- **DIRECTIONS**: Reproduce each record exactly, leaving nothing out.
(Beginning of TASK DATA)
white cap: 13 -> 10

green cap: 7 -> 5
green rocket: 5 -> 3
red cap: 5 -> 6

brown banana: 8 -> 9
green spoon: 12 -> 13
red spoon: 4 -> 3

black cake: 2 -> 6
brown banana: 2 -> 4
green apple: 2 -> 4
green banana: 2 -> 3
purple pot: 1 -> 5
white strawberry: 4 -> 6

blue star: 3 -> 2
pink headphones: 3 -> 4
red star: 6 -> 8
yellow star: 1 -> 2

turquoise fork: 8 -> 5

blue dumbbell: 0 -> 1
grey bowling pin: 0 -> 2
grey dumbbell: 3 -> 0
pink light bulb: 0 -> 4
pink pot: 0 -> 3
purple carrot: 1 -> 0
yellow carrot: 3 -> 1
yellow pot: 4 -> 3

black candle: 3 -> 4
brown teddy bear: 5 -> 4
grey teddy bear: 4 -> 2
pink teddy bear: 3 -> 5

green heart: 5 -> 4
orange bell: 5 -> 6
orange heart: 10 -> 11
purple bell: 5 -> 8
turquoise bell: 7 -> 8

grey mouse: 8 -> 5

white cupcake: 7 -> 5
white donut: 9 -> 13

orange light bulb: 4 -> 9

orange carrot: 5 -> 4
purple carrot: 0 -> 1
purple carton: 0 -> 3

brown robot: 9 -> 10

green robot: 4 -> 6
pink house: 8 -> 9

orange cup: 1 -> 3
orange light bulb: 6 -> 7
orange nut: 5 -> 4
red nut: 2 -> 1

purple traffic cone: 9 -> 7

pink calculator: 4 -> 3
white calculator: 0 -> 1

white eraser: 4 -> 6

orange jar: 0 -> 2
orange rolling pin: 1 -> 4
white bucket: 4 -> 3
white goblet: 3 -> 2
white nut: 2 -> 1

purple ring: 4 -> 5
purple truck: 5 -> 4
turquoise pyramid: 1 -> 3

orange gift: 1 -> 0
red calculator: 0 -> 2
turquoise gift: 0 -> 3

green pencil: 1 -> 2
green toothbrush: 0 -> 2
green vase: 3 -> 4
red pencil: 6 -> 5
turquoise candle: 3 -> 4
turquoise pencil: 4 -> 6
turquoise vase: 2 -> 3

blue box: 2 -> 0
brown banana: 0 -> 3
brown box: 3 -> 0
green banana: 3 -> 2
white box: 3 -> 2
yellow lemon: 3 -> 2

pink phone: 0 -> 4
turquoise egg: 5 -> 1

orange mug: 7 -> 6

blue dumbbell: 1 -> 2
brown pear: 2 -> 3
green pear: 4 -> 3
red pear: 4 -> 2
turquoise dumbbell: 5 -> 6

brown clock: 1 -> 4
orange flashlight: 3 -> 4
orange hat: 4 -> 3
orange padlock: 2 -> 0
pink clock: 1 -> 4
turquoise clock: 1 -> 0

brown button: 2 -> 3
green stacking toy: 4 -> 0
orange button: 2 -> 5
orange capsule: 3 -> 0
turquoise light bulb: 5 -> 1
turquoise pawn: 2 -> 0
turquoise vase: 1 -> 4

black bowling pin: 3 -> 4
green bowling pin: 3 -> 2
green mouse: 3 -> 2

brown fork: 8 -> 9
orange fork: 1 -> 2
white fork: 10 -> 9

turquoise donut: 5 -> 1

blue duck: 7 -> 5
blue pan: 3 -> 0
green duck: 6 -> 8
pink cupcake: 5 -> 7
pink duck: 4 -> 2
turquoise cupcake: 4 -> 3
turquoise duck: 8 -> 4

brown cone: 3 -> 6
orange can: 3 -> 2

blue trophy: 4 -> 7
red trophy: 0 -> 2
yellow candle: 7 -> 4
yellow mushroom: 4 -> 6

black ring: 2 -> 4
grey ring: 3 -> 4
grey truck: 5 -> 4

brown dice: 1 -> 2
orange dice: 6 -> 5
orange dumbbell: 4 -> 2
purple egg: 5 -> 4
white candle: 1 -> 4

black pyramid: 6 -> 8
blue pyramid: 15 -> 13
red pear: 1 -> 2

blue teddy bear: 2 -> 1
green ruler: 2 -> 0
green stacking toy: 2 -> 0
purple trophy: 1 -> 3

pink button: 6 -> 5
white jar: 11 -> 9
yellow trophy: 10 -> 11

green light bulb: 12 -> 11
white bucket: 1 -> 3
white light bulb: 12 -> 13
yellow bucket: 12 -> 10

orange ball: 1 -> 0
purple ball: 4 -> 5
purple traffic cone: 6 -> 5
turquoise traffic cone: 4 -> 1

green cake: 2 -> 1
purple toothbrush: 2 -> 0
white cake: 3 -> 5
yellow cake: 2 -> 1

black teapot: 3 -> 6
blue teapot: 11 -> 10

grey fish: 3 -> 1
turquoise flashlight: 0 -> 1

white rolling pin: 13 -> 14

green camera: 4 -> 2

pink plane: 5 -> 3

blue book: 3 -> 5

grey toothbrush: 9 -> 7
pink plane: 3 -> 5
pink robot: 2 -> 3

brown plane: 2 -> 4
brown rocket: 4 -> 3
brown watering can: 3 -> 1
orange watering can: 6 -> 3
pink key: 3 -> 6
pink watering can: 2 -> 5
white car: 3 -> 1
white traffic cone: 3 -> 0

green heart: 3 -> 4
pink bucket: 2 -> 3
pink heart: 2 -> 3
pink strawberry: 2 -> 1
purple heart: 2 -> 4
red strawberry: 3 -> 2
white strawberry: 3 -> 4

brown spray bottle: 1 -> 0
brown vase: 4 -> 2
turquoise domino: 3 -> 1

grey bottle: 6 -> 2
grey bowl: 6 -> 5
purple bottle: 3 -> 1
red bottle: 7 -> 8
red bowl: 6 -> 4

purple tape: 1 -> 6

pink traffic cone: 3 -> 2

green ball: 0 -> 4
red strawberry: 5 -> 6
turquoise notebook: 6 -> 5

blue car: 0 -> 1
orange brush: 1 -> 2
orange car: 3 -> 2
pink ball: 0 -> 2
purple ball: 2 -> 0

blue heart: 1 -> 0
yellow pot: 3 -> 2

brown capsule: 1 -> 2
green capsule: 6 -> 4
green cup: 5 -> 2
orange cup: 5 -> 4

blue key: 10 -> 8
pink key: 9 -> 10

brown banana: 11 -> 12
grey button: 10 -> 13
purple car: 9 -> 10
(End of TASK DATA)
- **WRITTEN REPLY**:
white cap: 13 -> 10

green cap: 7 -> 5
green rocket: 5 -> 3
red cap: 5 -> 6

brown banana: 8 -> 9
green spoon: 12 -> 13
red spoon: 4 -> 3

black cake: 2 -> 6
brown banana: 2 -> 4
green apple: 2 -> 4
green banana: 2 -> 3
purple pot: 1 -> 5
white strawberry: 4 -> 6

blue star: 3 -> 2
pink headphones: 3 -> 4
red star: 6 -> 8
yellow star: 1 -> 2

turquoise fork: 8 -> 5

blue dumbbell: 0 -> 1
grey bowling pin: 0 -> 2
grey dumbbell: 3 -> 0
pink light bulb: 0 -> 4
pink pot: 0 -> 3
purple carrot: 1 -> 0
yellow carrot: 3 -> 1
yellow pot: 4 -> 3

black candle: 3 -> 4
brown teddy bear: 5 -> 4
grey teddy bear: 4 -> 2
pink teddy bear: 3 -> 5

green heart: 5 -> 4
orange bell: 5 -> 6
orange heart: 10 -> 11
purple bell: 5 -> 8
turquoise bell: 7 -> 8

grey mouse: 8 -> 5

white cupcake: 7 -> 5
white donut: 9 -> 13

orange light bulb: 4 -> 9

orange carrot: 5 -> 4
purple carrot: 0 -> 1
purple carton: 0 -> 3

brown robot: 9 -> 10

green robot: 4 -> 6
pink house: 8 -> 9

orange cup: 1 -> 3
orange light bulb: 6 -> 7
orange nut: 5 -> 4
red nut: 2 -> 1

purple traffic cone: 9 -> 7

pink calculator: 4 -> 3
white calculator: 0 -> 1

white eraser: 4 -> 6

orange jar: 0 -> 2
orange rolling pin: 1 -> 4
white bucket: 4 -> 3
white goblet: 3 -> 2
white nut: 2 -> 1

purple ring: 4 -> 5
purple truck: 5 -> 4
turquoise pyramid: 1 -> 3

orange gift: 1 -> 0
red calculator: 0 -> 2
turquoise gift: 0 -> 3

green pencil: 1 -> 2
green toothbrush: 0 -> 2
green vase: 3 -> 4
red pencil: 6 -> 5
turquoise candle: 3 -> 4
turquoise pencil: 4 -> 6
turquoise vase: 2 -> 3

blue box: 2 -> 0
brown banana: 0 -> 3
brown box: 3 -> 0
green banana: 3 -> 2
white box: 3 -> 2
yellow lemon: 3 -> 2

pink phone: 0 -> 4
turquoise egg: 5 -> 1

orange mug: 7 -> 6

blue dumbbell: 1 -> 2
brown pear: 2 -> 3
green pear: 4 -> 3
red pear: 4 -> 2
turquoise dumbbell: 5 -> 6

brown clock: 1 -> 4
orange flashlight: 3 -> 4
orange hat: 4 -> 3
orange padlock: 2 -> 0
pink clock: 1 -> 4
turquoise clock: 1 -> 0

brown button: 2 -> 3
green stacking toy: 4 -> 0
orange button: 2 -> 5
orange capsule: 3 -> 0
turquoise light bulb: 5 -> 1
turquoise pawn: 2 -> 0
turquoise vase: 1 -> 4

black bowling pin: 3 -> 4
green bowling pin: 3 -> 2
green mouse: 3 -> 2

brown fork: 8 -> 9
orange fork: 1 -> 2
white fork: 10 -> 9

turquoise donut: 5 -> 1

blue duck: 7 -> 5
blue pan: 3 -> 0
green duck: 6 -> 8
pink cupcake: 5 -> 7
pink duck: 4 -> 2
turquoise cupcake: 4 -> 3
turquoise duck: 8 -> 4

brown cone: 3 -> 6
orange can: 3 -> 2

blue trophy: 4 -> 7
red trophy: 0 -> 2
yellow candle: 7 -> 4
yellow mushroom: 4 -> 6

black ring: 2 -> 4
grey ring: 3 -> 4
grey truck: 5 -> 4

brown dice: 1 -> 2
orange dice: 6 -> 5
orange dumbbell: 4 -> 2
purple egg: 5 -> 4
white candle: 1 -> 4

black pyramid: 6 -> 8
blue pyramid: 15 -> 13
red pear: 1 -> 2

blue teddy bear: 2 -> 1
green ruler: 2 -> 0
green stacking toy: 2 -> 0
purple trophy: 1 -> 3

pink button: 6 -> 5
white jar: 11 -> 9
yellow trophy: 10 -> 11

green light bulb: 12 -> 11
white bucket: 1 -> 3
white light bulb: 12 -> 13
yellow bucket: 12 -> 10

orange ball: 1 -> 0
purple ball: 4 -> 5
purple traffic cone: 6 -> 5
turquoise traffic cone: 4 -> 1

green cake: 2 -> 1
purple toothbrush: 2 -> 0
white cake: 3 -> 5
yellow cake: 2 -> 1

black teapot: 3 -> 6
blue teapot: 11 -> 10

grey fish: 3 -> 1
turquoise flashlight: 0 -> 1

white rolling pin: 13 -> 14

green camera: 4 -> 2

pink plane: 5 -> 3

blue book: 3 -> 5

grey toothbrush: 9 -> 7
pink plane: 3 -> 5
pink robot: 2 -> 3

brown plane: 2 -> 4
brown rocket: 4 -> 3
brown watering can: 3 -> 1
orange watering can: 6 -> 3
pink key: 3 -> 6
pink watering can: 2 -> 5
white car: 3 -> 1
white traffic cone: 3 -> 0

green heart: 3 -> 4
pink bucket: 2 -> 3
pink heart: 2 -> 3
pink strawberry: 2 -> 1
purple heart: 2 -> 4
red strawberry: 3 -> 2
white strawberry: 3 -> 4

brown spray bottle: 1 -> 0
brown vase: 4 -> 2
turquoise domino: 3 -> 1

grey bottle: 6 -> 2
grey bowl: 6 -> 5
purple bottle: 3 -> 1
red bottle: 7 -> 8
red bowl: 6 -> 4

purple tape: 1 -> 6

pink traffic cone: 3 -> 2

green ball: 0 -> 4
red strawberry: 5 -> 6
turquoise notebook: 6 -> 5

blue car: 0 -> 1
orange brush: 1 -> 2
orange car: 3 -> 2
pink ball: 0 -> 2
purple ball: 2 -> 0

blue heart: 1 -> 0
yellow pot: 3 -> 2

brown capsule: 1 -> 2
green capsule: 6 -> 4
green cup: 5 -> 2
orange cup: 5 -> 4

blue key: 10 -> 8
pink key: 9 -> 10

brown banana: 11 -> 12
grey button: 10 -> 13
purple car: 9 -> 10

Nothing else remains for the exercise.